◆ What you need to do ◆
Although the data below contains pictures, output only the lines between those holding "R207: 560k (BUF, GND) -> 560k (+3V3, GND)" and "R209: 68 (GND, ZOB) -> 68 (GND, VX)", inclusive, exactly and without those pictures.

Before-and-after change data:
+ + + + +

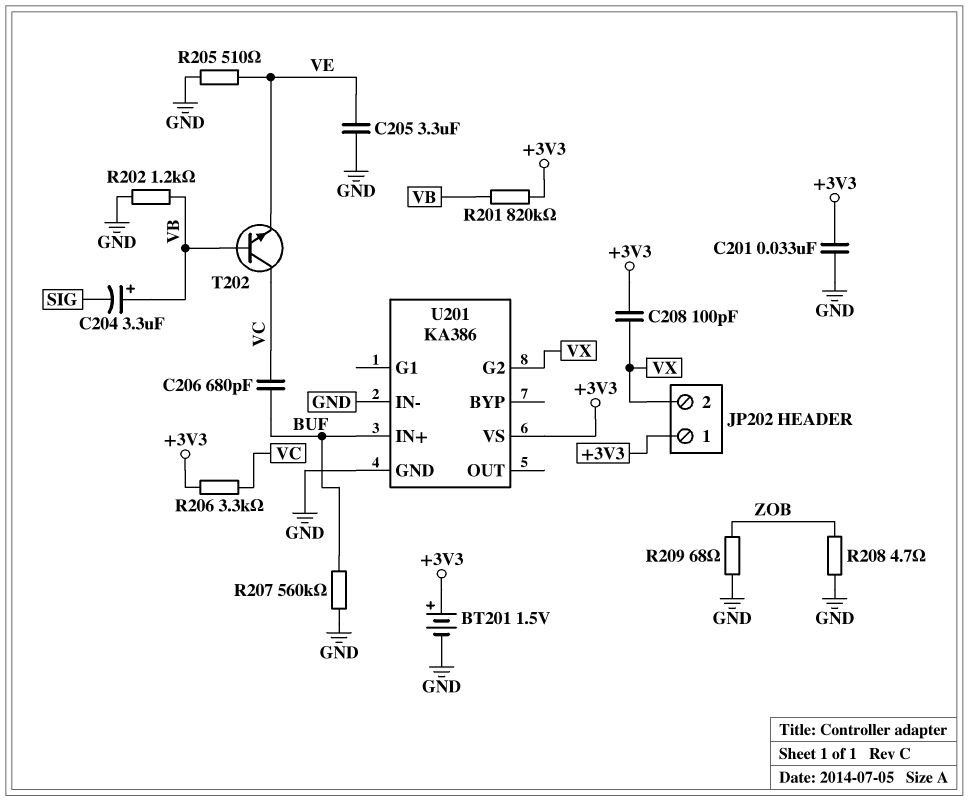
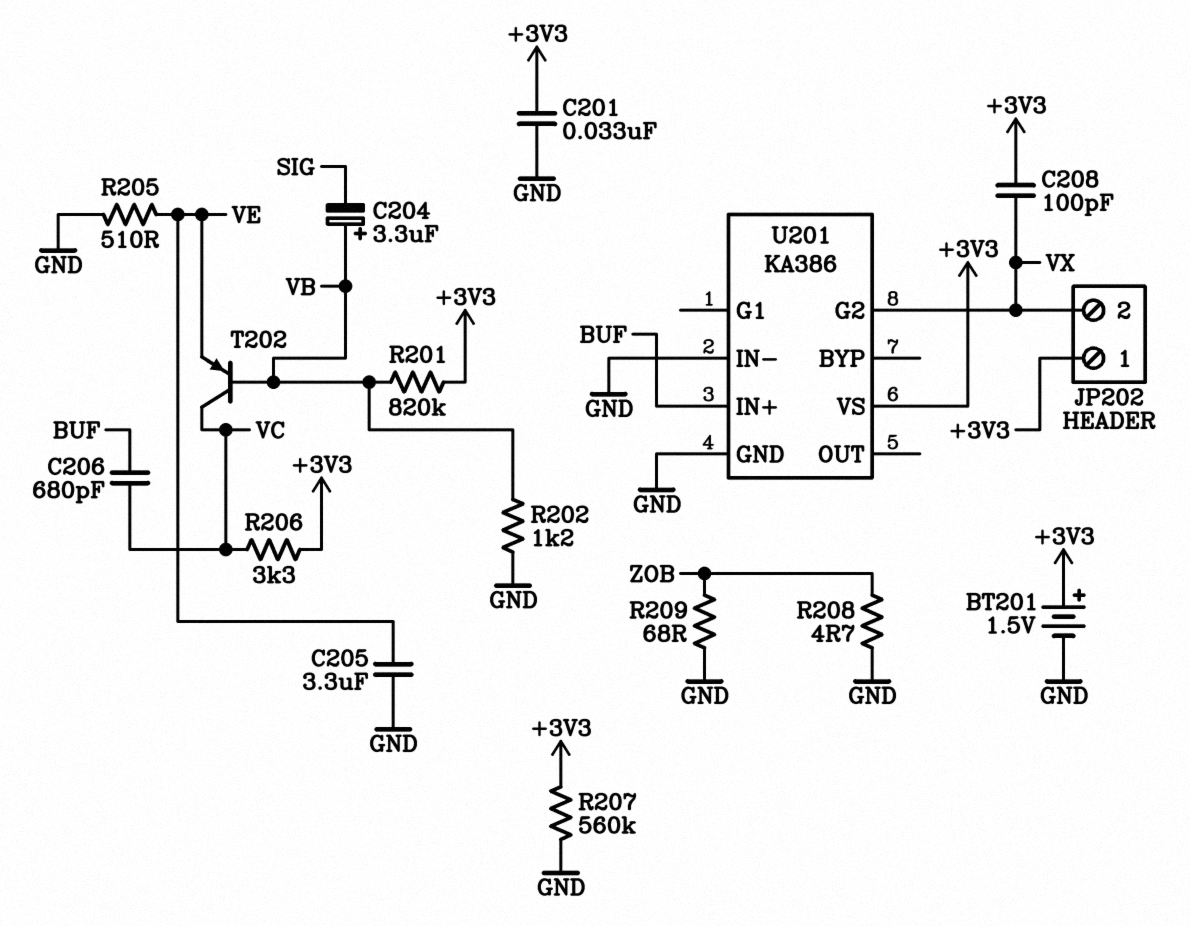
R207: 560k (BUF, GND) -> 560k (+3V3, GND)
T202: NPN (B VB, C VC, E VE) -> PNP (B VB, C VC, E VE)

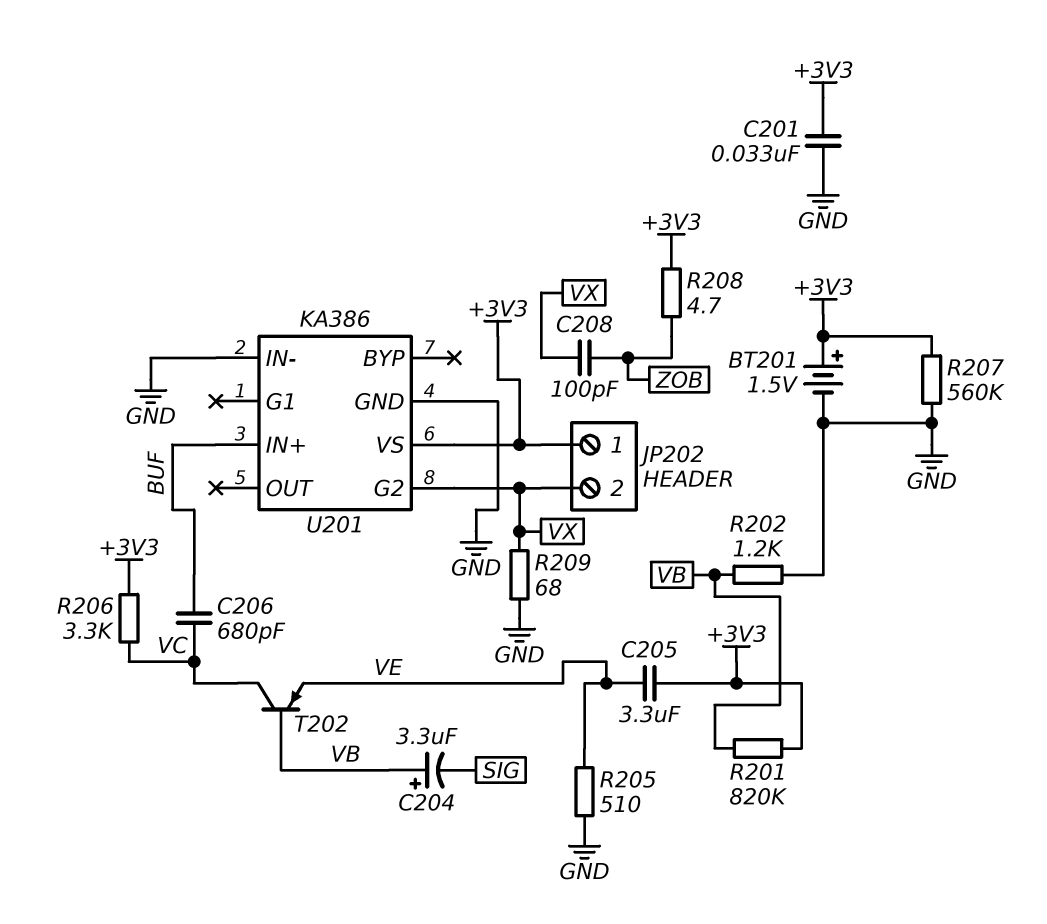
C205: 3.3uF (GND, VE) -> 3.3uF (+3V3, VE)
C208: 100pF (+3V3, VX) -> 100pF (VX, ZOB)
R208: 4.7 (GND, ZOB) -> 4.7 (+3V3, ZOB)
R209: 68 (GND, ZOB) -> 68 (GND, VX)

+ + + + +

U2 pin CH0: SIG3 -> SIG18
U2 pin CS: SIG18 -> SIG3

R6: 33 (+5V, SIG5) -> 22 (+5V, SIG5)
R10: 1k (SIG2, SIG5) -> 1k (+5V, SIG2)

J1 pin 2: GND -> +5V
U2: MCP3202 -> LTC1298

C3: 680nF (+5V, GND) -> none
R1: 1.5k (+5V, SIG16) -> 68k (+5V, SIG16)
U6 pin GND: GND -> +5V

+ + + + +

◆ Exercise output ◆
R207: 560k (BUF, GND) -> 560k (+3V3, GND)
T202: NPN (B VB, C VC, E VE) -> PNP (B VB, C VC, E VE)

C205: 3.3uF (GND, VE) -> 3.3uF (+3V3, VE)
C208: 100pF (+3V3, VX) -> 100pF (VX, ZOB)
R208: 4.7 (GND, ZOB) -> 4.7 (+3V3, ZOB)
R209: 68 (GND, ZOB) -> 68 (GND, VX)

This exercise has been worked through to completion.